* Provided material *

= = =

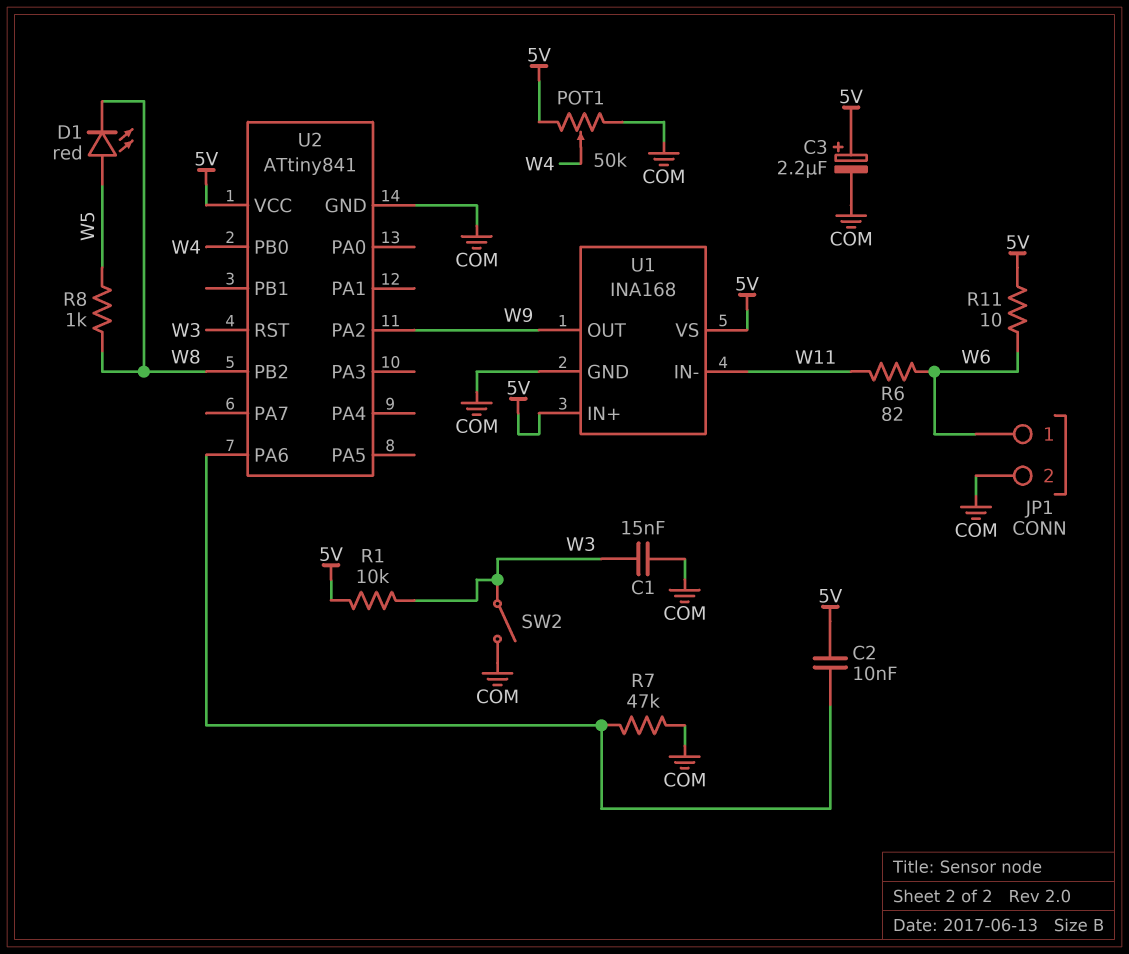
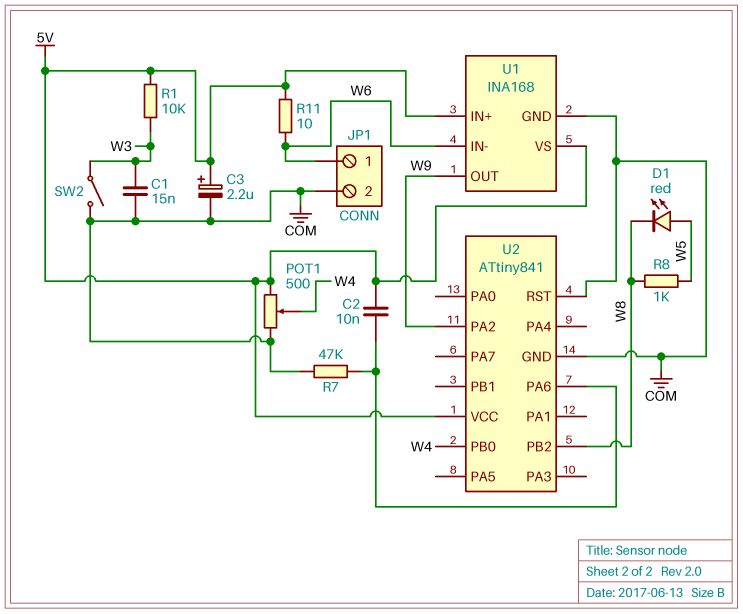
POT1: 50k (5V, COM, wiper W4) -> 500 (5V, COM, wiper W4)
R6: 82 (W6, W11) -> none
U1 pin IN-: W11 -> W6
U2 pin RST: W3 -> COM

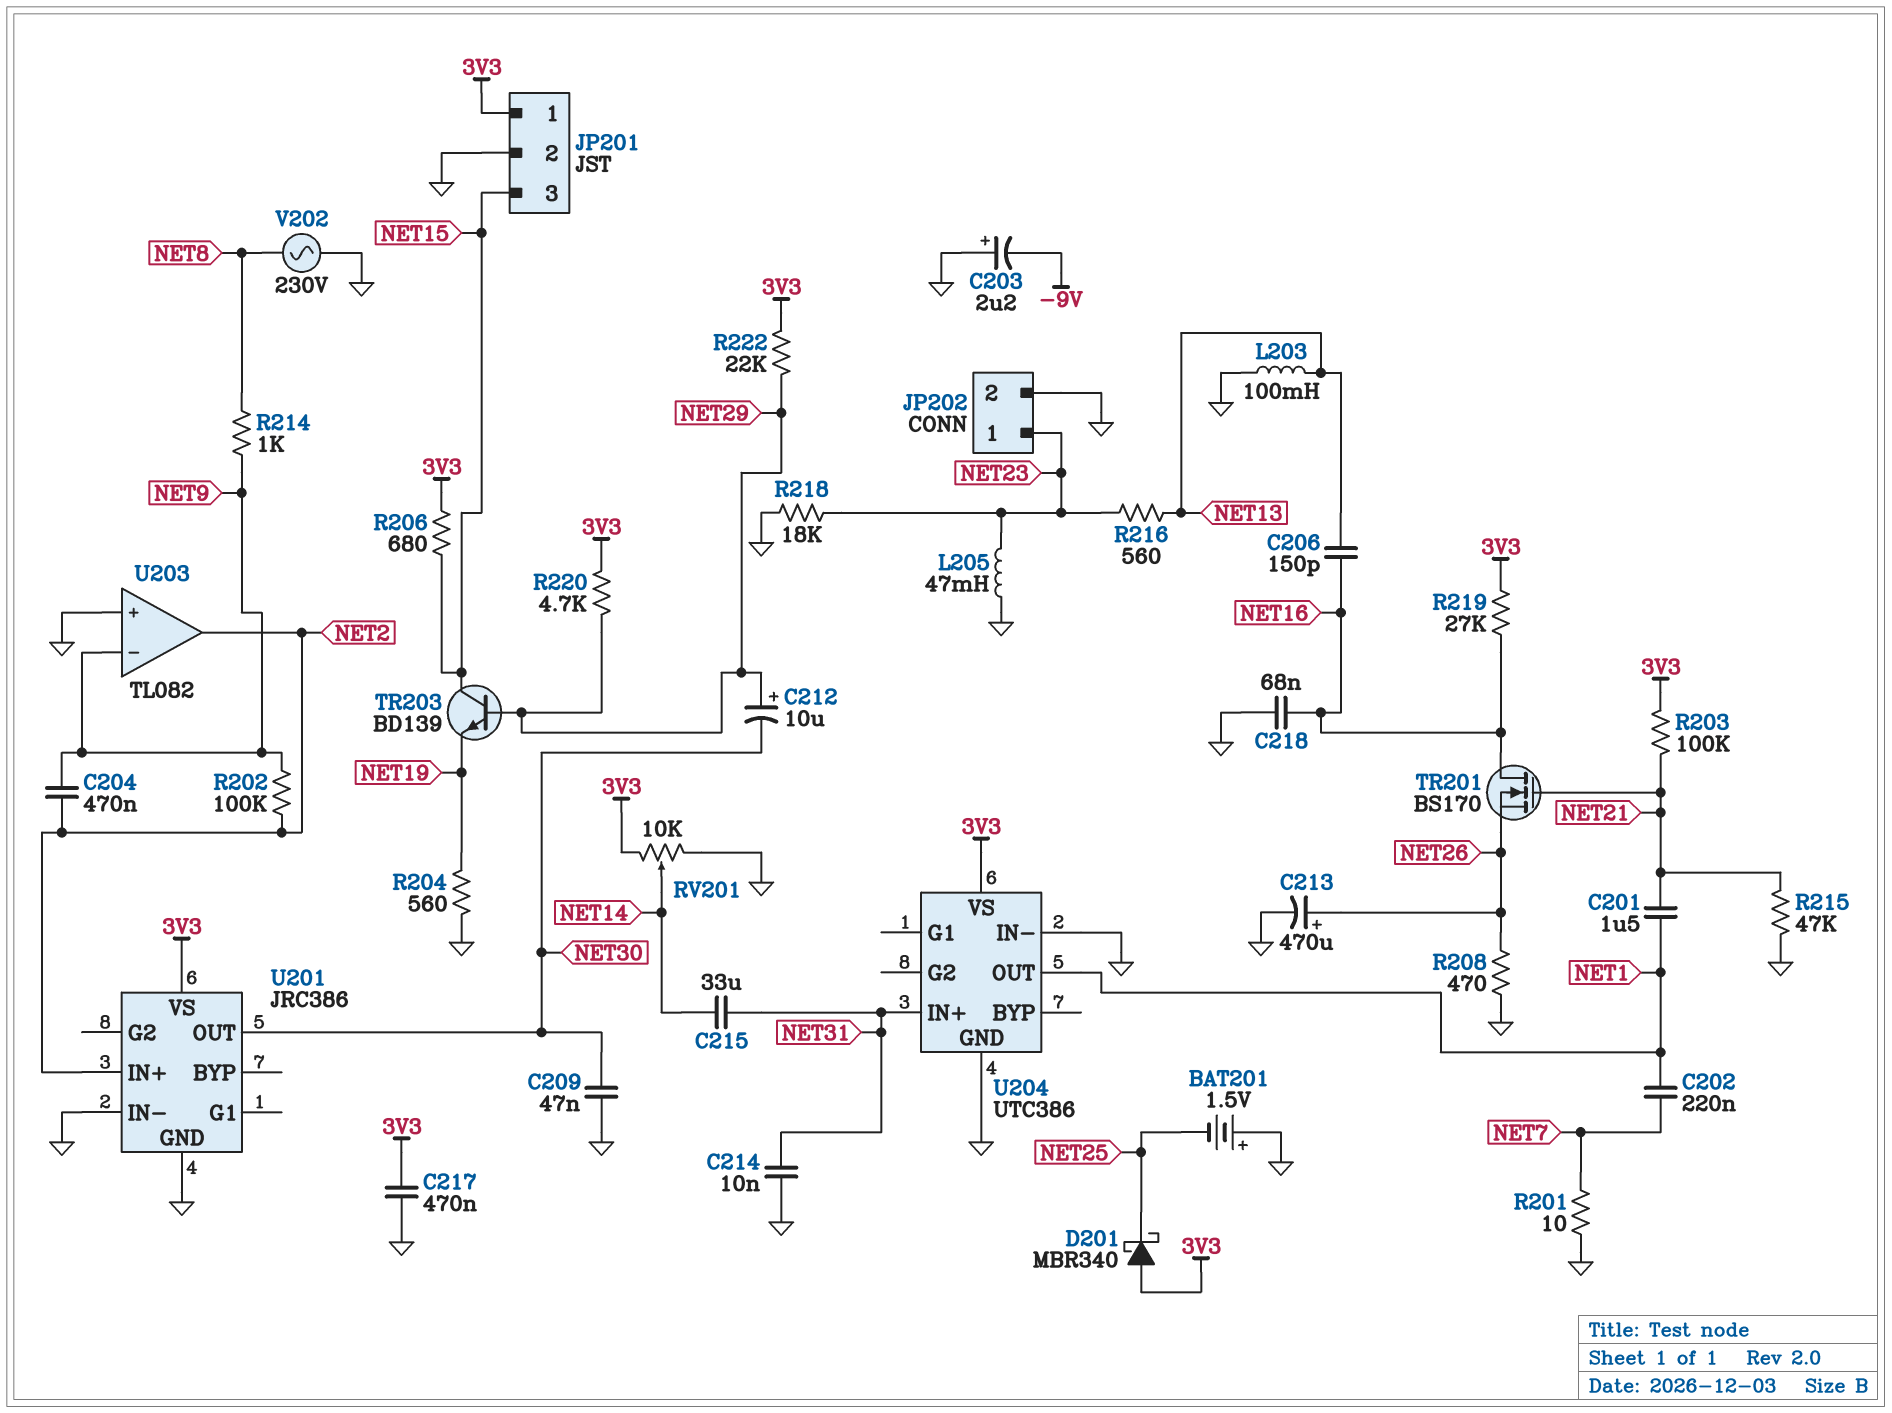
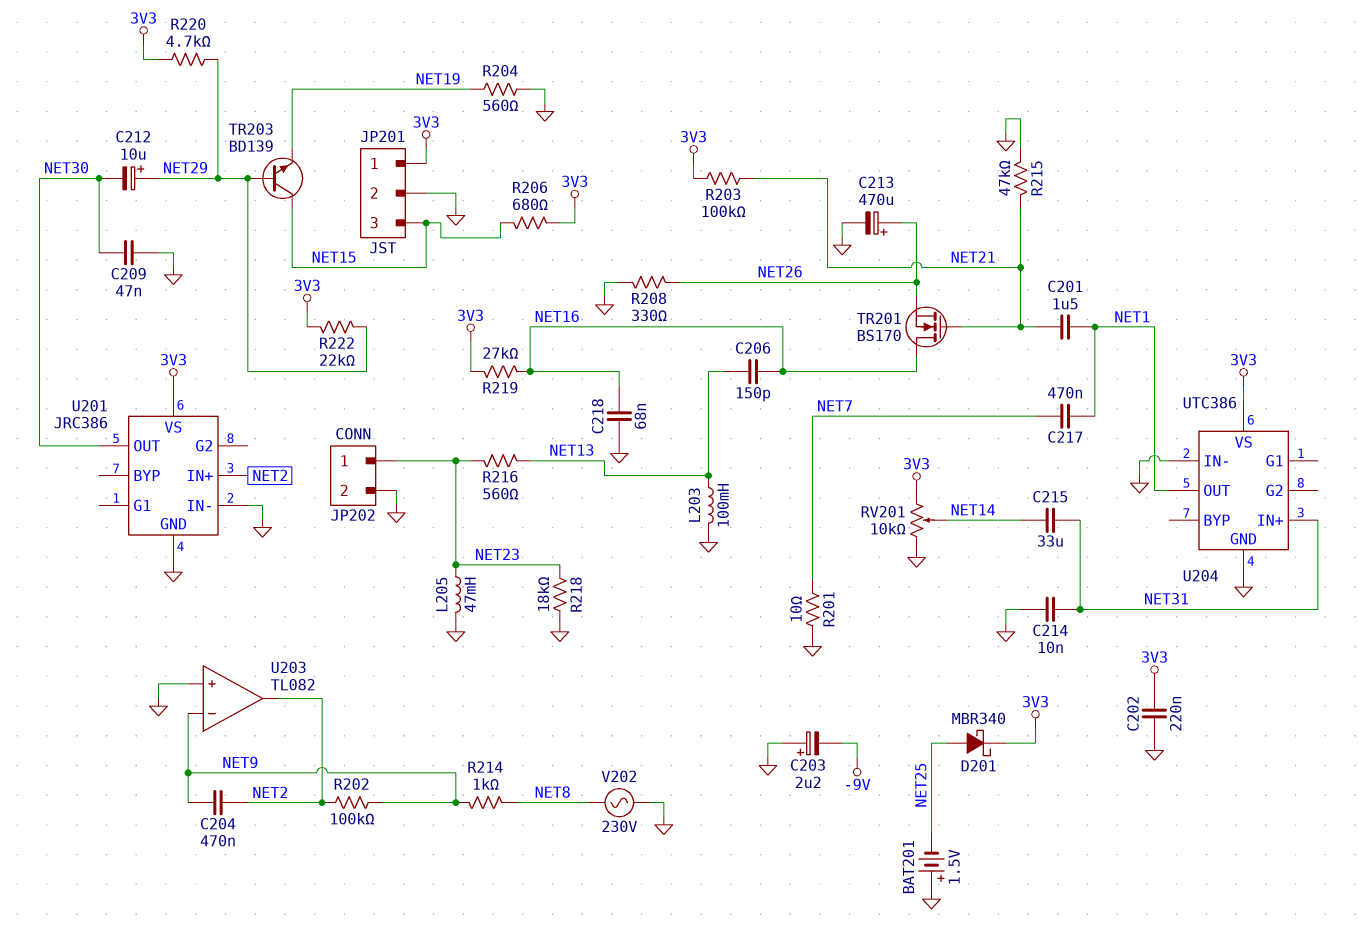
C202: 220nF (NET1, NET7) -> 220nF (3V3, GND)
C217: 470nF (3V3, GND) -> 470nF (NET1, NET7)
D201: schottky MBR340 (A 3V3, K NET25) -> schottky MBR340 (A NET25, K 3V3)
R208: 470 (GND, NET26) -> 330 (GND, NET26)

= = =

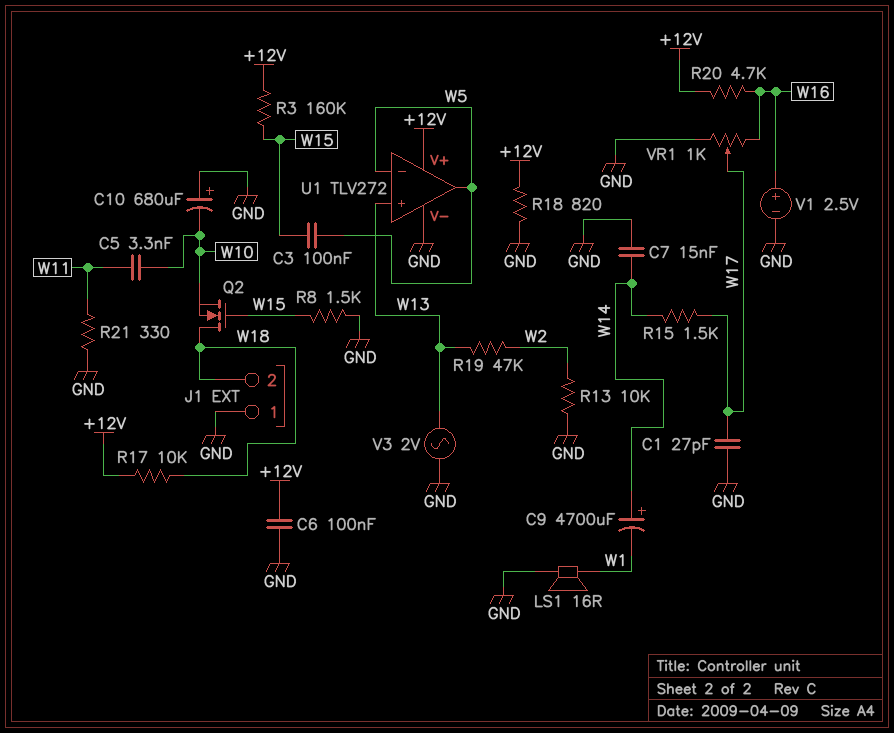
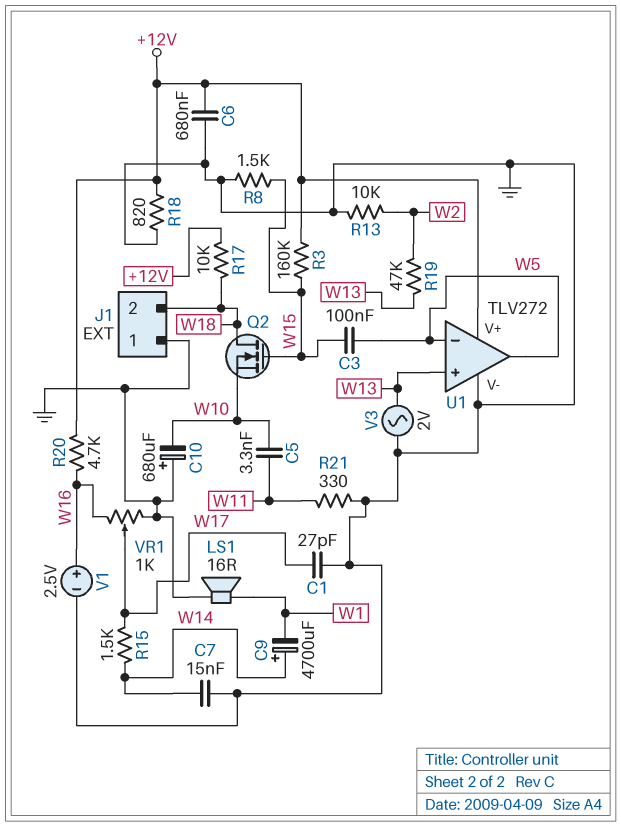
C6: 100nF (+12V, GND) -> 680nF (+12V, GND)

= = =

* Work request *
Every line above from the line with "D201: schottky MBR340" to the line with "R208: 470 (GND, NET26) -> 330 (GND, NET26)", inclusive, must be returned exactly; no other line belongs in the reply.

* Task response *
D201: schottky MBR340 (A 3V3, K NET25) -> schottky MBR340 (A NET25, K 3V3)
R208: 470 (GND, NET26) -> 330 (GND, NET26)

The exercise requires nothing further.